[WHAT TO WORK ON]: State, as a single number, how many lines in the data below contain "orange".
━━━━━ GIVEN RECORDS ━━━━━
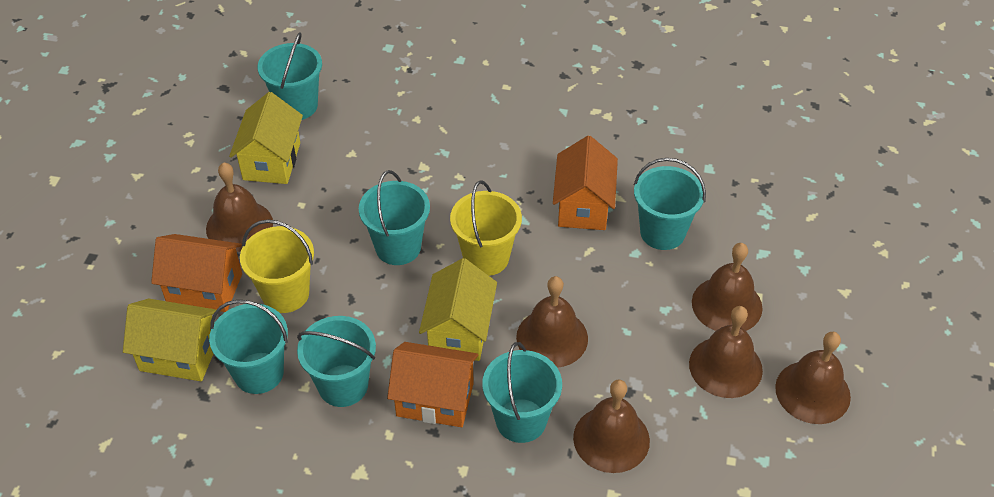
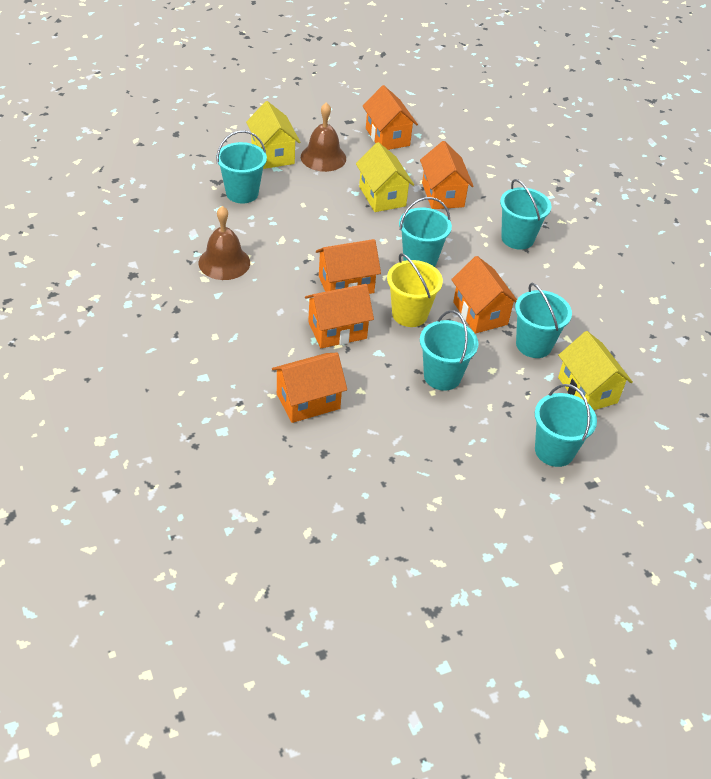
brown bell: 6 -> 2
orange house: 3 -> 6
yellow bucket: 2 -> 1

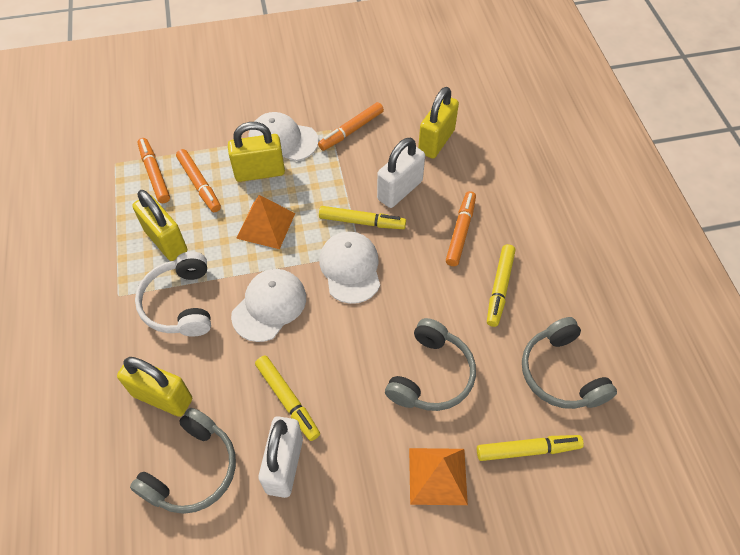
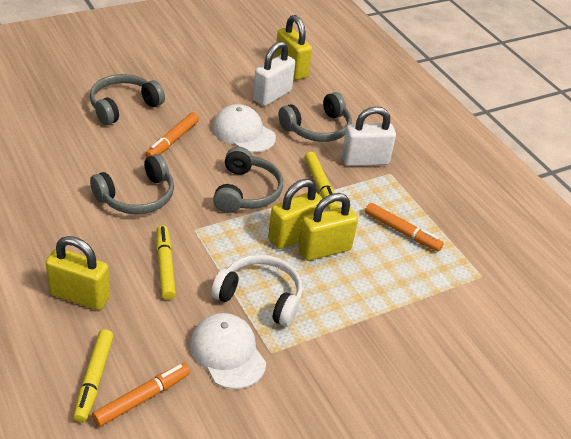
grey headphones: 3 -> 4
orange marker: 4 -> 3
orange pyramid: 2 -> 0
white cap: 3 -> 2
yellow marker: 4 -> 3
━━━━━
[TASK RESPONSE]: 3